Problem to work on: List each line of the records below that contains the string "numericTimeSignature".

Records
****************************************
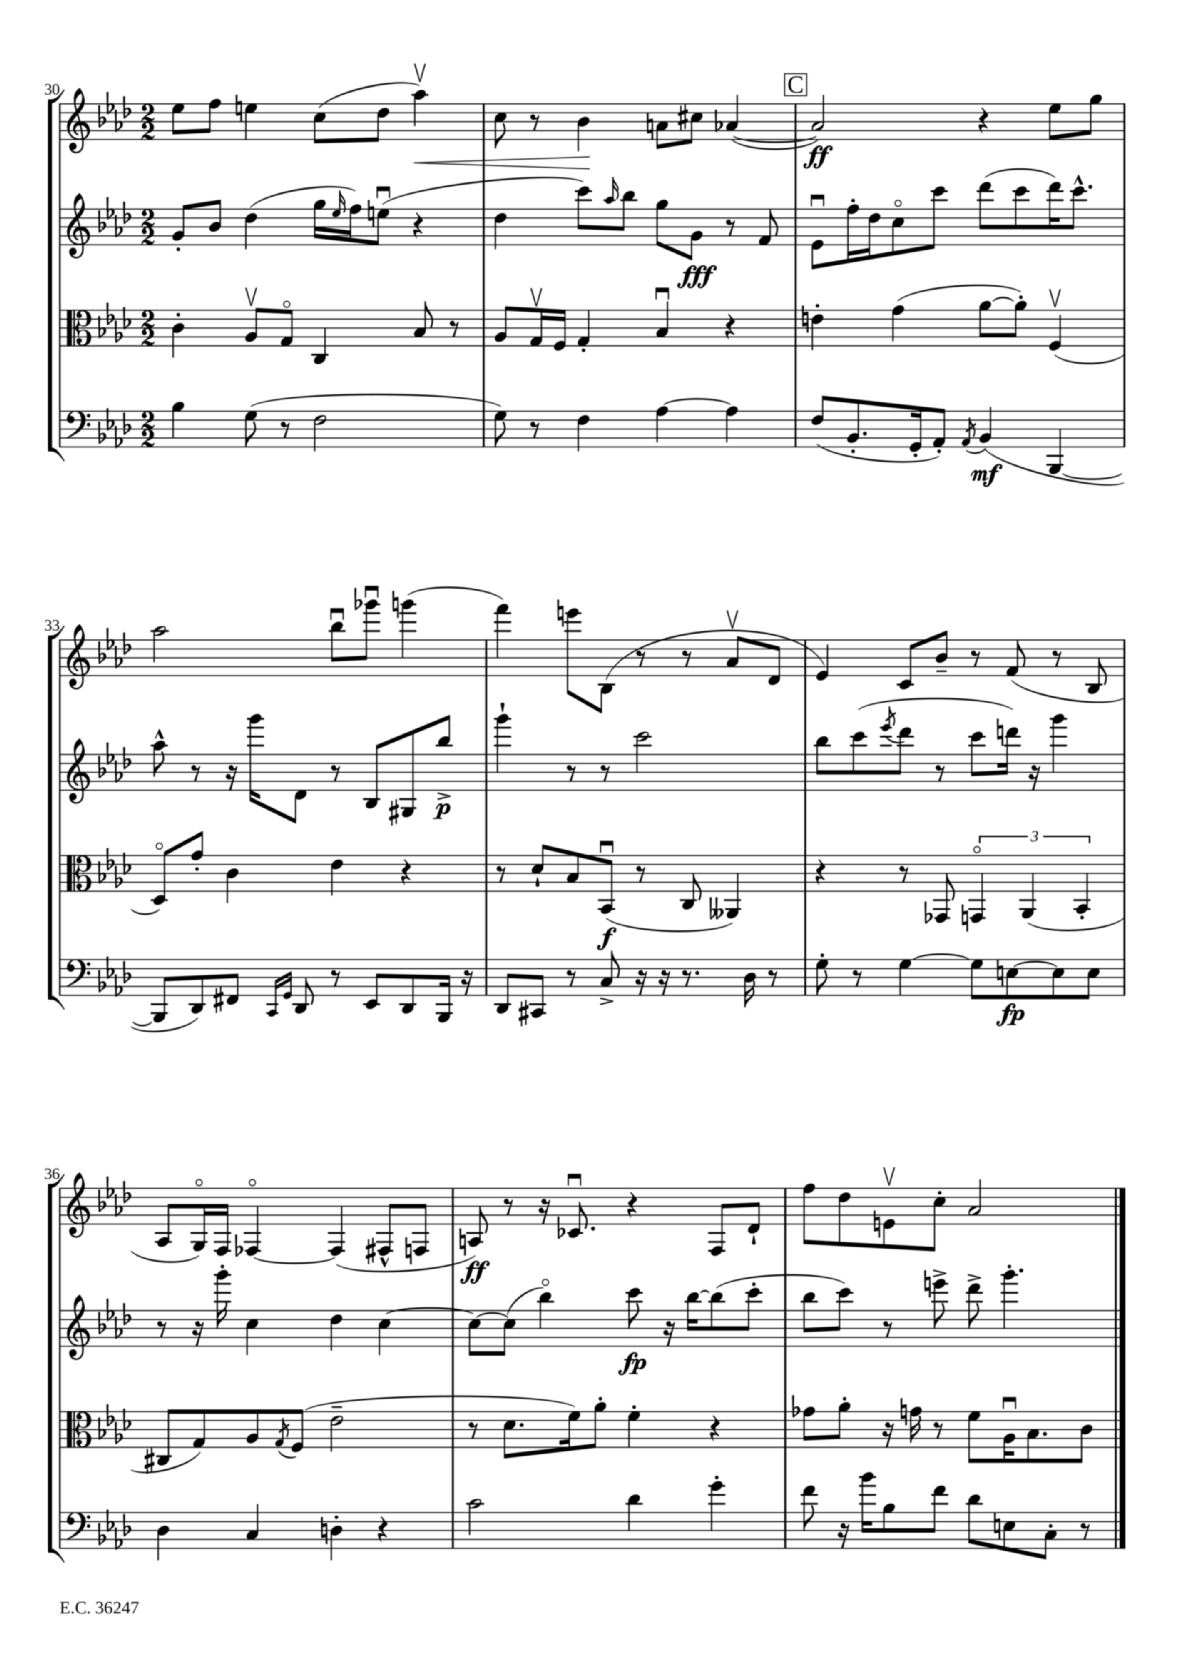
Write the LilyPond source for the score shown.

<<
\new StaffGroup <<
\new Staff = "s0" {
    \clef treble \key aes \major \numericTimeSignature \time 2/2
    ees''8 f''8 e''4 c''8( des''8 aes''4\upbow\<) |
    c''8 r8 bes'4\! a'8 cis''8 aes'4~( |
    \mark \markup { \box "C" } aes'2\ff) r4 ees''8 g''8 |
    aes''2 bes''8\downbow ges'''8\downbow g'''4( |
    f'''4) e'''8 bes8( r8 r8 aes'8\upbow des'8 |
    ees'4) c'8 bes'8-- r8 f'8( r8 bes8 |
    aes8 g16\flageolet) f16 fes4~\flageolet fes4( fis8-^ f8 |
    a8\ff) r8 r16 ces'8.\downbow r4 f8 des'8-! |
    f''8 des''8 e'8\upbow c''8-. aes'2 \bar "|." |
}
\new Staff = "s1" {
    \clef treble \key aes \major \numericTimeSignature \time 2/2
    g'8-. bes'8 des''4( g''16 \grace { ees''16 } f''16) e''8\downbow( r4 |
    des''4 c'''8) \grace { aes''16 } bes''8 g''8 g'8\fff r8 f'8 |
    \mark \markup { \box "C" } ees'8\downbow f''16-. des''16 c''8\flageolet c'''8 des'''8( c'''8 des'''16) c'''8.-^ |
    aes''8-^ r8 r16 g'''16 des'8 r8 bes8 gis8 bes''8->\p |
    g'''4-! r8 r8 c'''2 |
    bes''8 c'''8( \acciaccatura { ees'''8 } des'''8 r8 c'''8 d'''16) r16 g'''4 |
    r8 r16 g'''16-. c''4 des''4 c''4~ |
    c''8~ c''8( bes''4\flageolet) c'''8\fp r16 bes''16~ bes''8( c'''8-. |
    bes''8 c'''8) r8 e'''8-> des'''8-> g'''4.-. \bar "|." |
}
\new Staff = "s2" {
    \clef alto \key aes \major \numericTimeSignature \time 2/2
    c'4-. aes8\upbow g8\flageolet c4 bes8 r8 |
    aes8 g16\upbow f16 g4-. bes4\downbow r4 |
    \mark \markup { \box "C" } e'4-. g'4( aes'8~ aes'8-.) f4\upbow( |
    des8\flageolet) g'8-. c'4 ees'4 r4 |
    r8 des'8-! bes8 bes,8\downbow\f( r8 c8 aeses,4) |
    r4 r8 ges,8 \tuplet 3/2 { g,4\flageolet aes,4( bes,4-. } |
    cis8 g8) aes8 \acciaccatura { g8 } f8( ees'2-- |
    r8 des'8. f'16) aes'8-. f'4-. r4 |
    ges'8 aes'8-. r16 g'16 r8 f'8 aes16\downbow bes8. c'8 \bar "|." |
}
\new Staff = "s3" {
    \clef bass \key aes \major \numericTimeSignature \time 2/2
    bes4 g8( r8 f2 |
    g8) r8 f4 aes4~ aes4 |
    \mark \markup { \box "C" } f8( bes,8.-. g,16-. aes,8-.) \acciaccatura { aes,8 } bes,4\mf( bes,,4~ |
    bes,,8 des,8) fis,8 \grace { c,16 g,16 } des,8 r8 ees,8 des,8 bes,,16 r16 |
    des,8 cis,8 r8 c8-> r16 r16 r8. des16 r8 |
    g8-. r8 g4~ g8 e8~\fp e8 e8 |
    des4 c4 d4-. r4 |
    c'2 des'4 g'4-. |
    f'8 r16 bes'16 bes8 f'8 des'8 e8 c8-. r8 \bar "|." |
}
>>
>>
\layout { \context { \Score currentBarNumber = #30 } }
****************************************
Solution to this task:
    \clef treble \key aes \major \numericTimeSignature \time 2/2
    \clef treble \key aes \major \numericTimeSignature \time 2/2
    \clef alto \key aes \major \numericTimeSignature \time 2/2
    \clef bass \key aes \major \numericTimeSignature \time 2/2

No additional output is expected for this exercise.